### Instructions to follow
All entries below must be output word for word, and the pictures left behind.

[Spatial object tracking data]
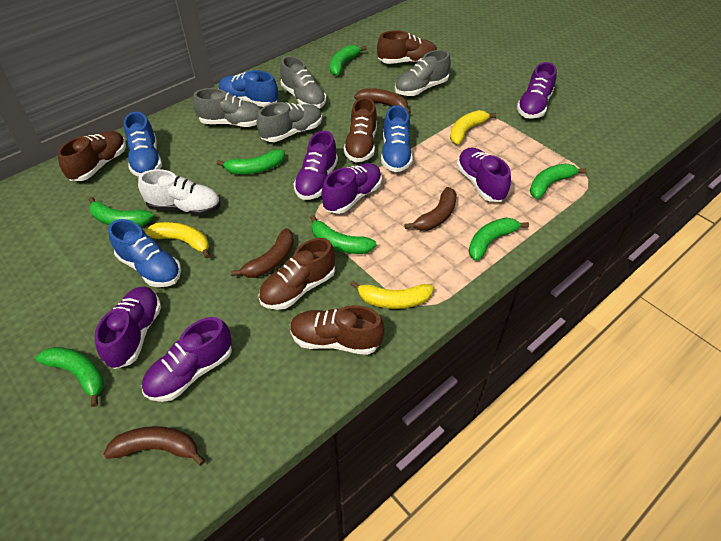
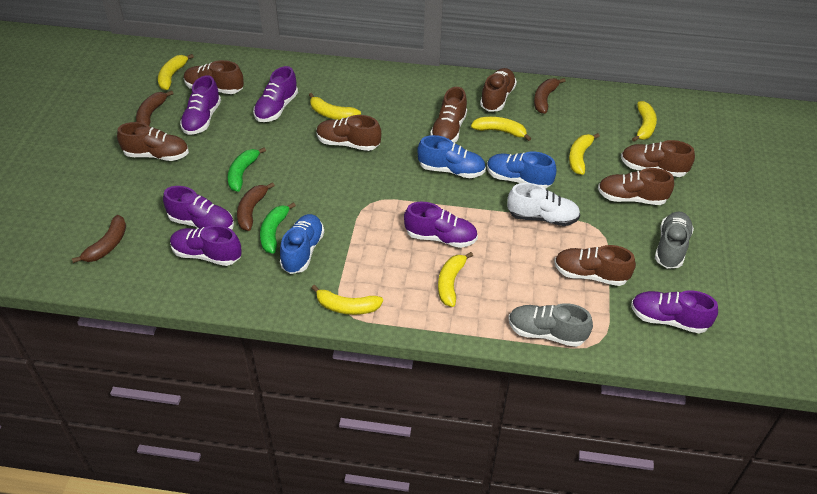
blue shoe: 4 -> 3
brown shoe: 5 -> 8
green banana: 7 -> 2
grey shoe: 4 -> 2
yellow banana: 3 -> 7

### Problem solution
blue shoe: 4 -> 3
brown shoe: 5 -> 8
green banana: 7 -> 2
grey shoe: 4 -> 2
yellow banana: 3 -> 7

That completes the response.